**WHAT TO DO**
From the entries below, write out exactly the lines between the line holding "purple rectangle: (523, 107)" and the line holding "orange cross: (16, 69)", inclusive, excluding any pictures.

Image sequences with shape edits
=======

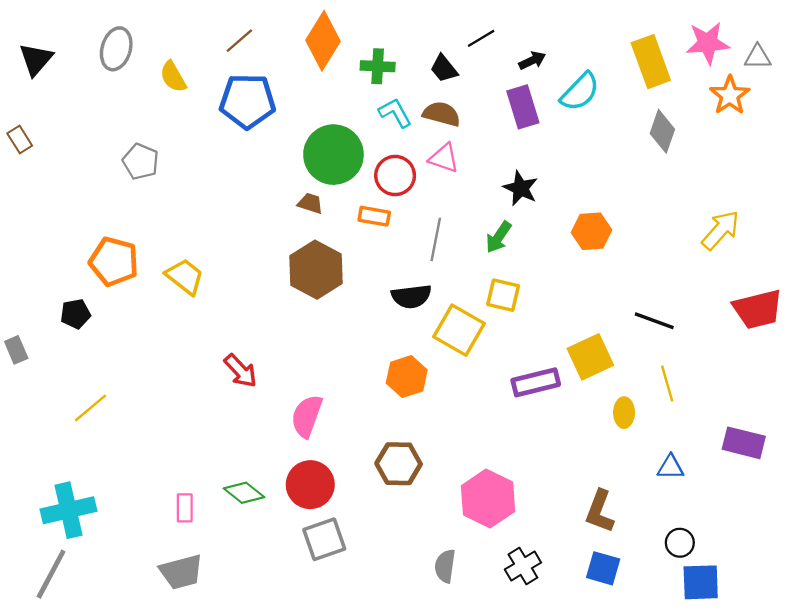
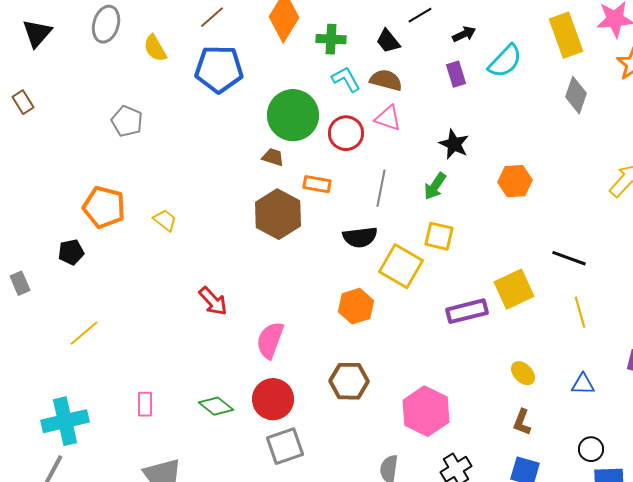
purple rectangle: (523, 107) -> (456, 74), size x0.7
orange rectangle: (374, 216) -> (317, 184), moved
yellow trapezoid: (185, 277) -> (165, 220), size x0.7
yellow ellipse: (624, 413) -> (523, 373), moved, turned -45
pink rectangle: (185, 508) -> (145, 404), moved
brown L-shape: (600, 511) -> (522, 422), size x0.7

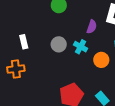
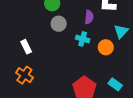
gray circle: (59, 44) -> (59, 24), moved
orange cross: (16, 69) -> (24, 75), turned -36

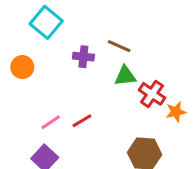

=======

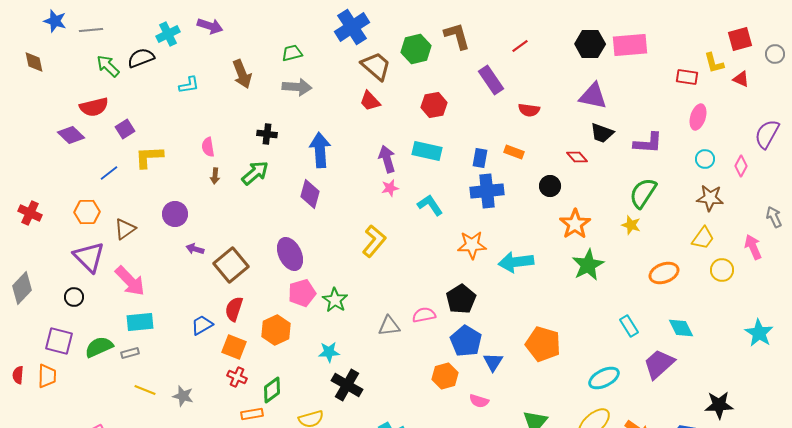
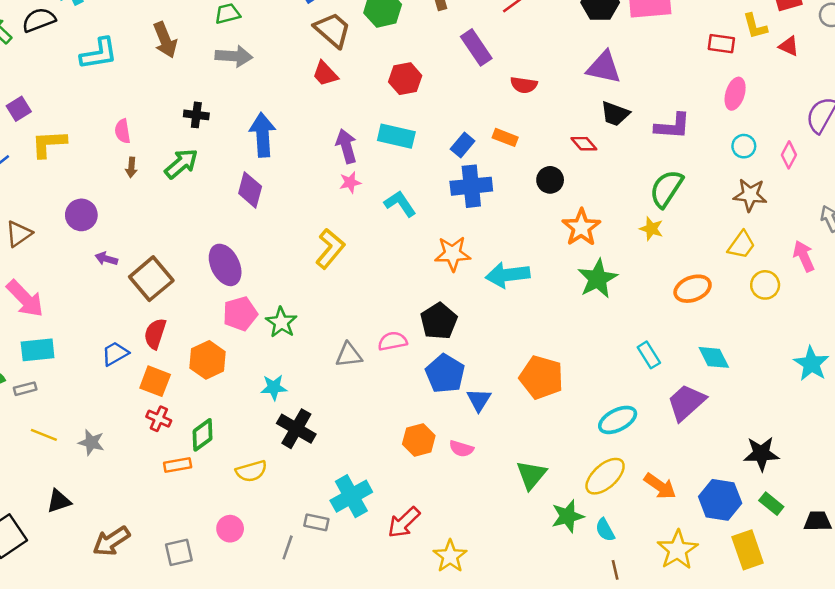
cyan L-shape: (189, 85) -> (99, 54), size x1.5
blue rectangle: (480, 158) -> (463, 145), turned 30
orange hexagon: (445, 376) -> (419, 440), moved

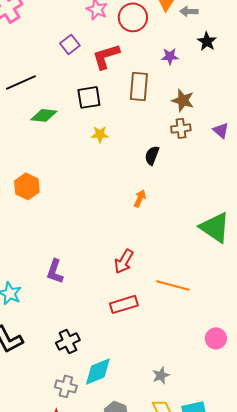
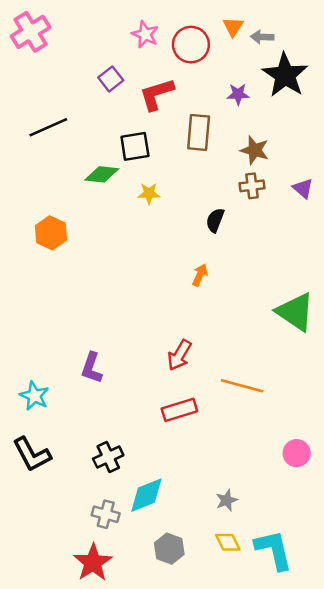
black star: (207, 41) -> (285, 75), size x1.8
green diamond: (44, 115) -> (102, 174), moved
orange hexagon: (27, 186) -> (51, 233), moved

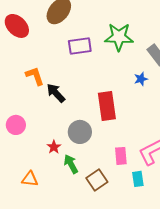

=======

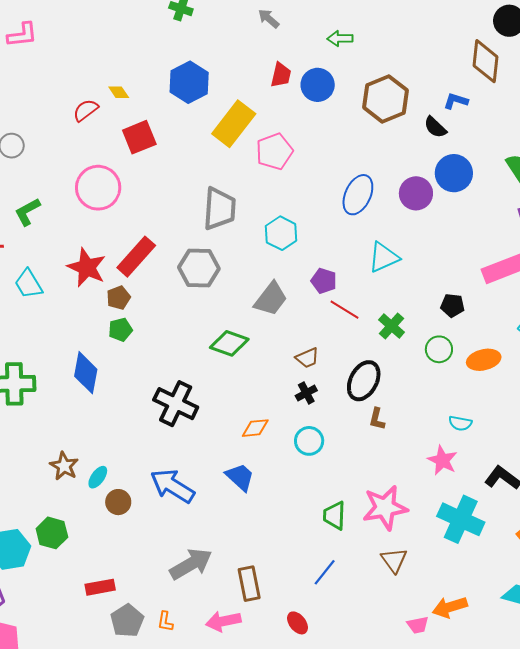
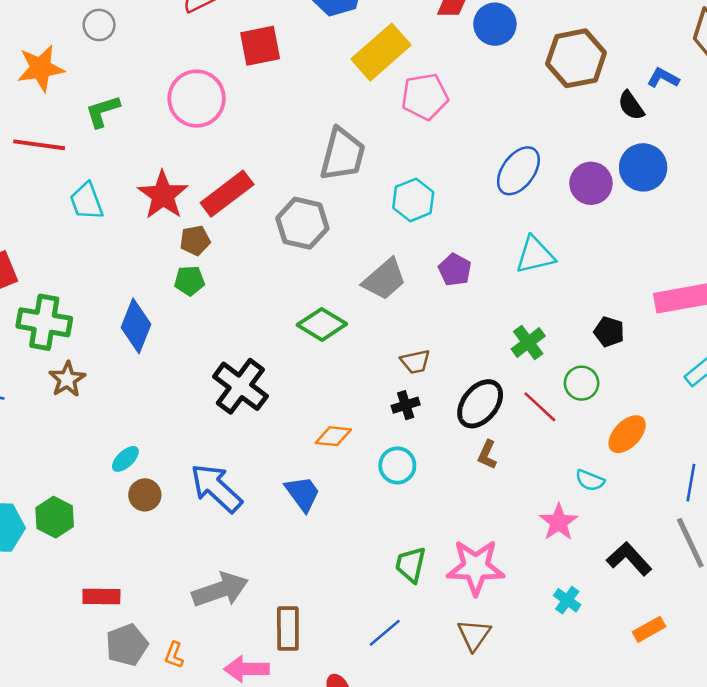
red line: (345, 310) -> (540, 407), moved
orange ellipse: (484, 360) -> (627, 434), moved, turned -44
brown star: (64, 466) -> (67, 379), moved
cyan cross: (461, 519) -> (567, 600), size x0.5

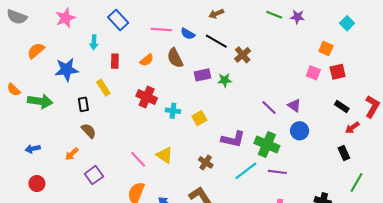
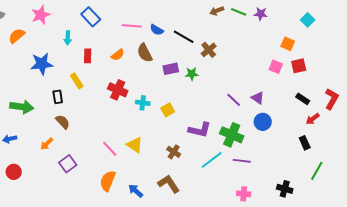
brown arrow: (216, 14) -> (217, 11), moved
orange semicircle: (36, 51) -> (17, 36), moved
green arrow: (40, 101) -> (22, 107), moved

=======

**SOLVED PROBLEM**
purple rectangle: (523, 107) -> (456, 74), size x0.7
orange rectangle: (374, 216) -> (317, 184), moved
yellow trapezoid: (185, 277) -> (165, 220), size x0.7
yellow ellipse: (624, 413) -> (523, 373), moved, turned -45
pink rectangle: (185, 508) -> (145, 404), moved
brown L-shape: (600, 511) -> (522, 422), size x0.7

gray circle: (59, 44) -> (59, 24), moved
orange cross: (16, 69) -> (24, 75), turned -36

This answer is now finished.